# [Work instructions]
There is material below. Print exactly the lines starting at the line with "BARO pin SDA: A4 -> A0" and ending at the line with "BARO2: BMP280 -> BME680", ends included, and no others.
(Exercise inputs)
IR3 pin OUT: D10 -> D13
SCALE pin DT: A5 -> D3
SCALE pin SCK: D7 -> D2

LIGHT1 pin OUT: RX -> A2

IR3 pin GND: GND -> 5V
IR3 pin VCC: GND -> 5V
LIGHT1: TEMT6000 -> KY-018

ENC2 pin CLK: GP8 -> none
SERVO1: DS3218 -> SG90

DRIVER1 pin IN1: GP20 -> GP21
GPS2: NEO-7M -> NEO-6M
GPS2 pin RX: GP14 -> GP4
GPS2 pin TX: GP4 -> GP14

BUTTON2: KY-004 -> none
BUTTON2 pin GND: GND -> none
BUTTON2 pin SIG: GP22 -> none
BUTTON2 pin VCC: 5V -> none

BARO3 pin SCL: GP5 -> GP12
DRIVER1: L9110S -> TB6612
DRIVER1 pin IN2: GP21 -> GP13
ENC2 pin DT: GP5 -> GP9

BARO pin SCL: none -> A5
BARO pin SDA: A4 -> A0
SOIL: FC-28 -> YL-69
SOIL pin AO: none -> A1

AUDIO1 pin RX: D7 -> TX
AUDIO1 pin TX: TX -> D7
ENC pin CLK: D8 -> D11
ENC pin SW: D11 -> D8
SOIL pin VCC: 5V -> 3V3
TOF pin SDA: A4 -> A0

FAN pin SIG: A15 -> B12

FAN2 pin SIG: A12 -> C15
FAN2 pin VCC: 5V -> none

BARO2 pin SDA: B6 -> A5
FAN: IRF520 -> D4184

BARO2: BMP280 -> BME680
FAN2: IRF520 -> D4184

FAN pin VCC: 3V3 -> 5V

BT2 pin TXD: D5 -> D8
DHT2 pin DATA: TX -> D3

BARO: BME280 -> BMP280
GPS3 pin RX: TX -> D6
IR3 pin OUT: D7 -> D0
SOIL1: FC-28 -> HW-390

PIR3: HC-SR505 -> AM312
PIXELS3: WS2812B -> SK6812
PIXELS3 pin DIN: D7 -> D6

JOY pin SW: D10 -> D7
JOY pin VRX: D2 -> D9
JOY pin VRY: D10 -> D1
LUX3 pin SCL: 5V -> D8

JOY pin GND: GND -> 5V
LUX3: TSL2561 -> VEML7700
(End Exercise inputs)
# [Answer to this exercise]
BARO pin SDA: A4 -> A0
SOIL: FC-28 -> YL-69
SOIL pin AO: none -> A1

AUDIO1 pin RX: D7 -> TX
AUDIO1 pin TX: TX -> D7
ENC pin CLK: D8 -> D11
ENC pin SW: D11 -> D8
SOIL pin VCC: 5V -> 3V3
TOF pin SDA: A4 -> A0

FAN pin SIG: A15 -> B12

FAN2 pin SIG: A12 -> C15
FAN2 pin VCC: 5V -> none

BARO2 pin SDA: B6 -> A5
FAN: IRF520 -> D4184

BARO2: BMP280 -> BME680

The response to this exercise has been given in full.